- INPUT DATA -
=-=-=-=-=
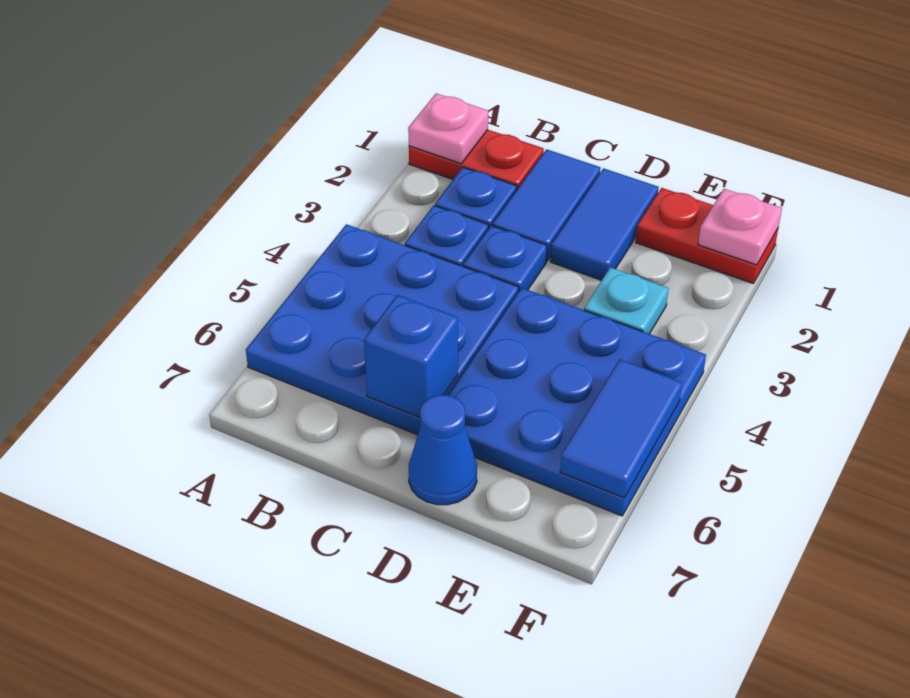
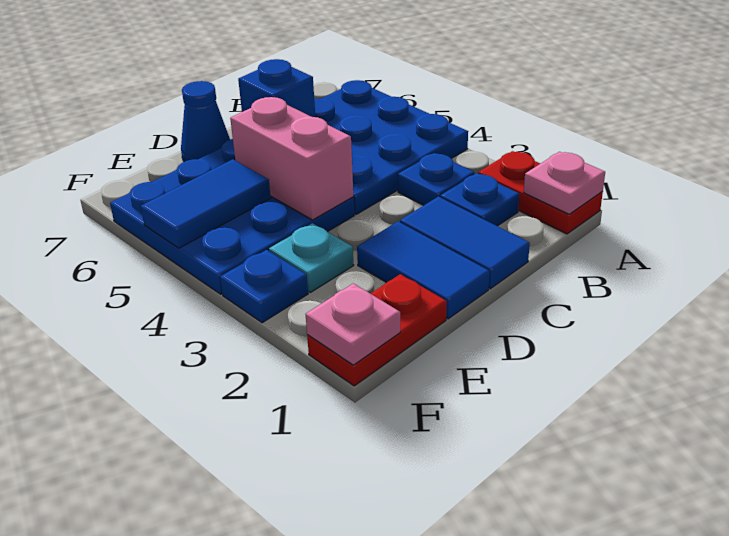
red plate A1:B1 level 1 -> red plate A1:A2 level 1
blue plate C3 level 1 -> blue plate F3 level 1
none -> pink brick D4:D5 level 2
blue tile F5:F6 level 2 -> blue tile E5:F5 level 2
=-=-=-=-=
Whenever images occur above, omit them and retype each line exactly as it stands.

- TASK ANSWER -
red plate A1:B1 level 1 -> red plate A1:A2 level 1
blue plate C3 level 1 -> blue plate F3 level 1
none -> pink brick D4:D5 level 2
blue tile F5:F6 level 2 -> blue tile E5:F5 level 2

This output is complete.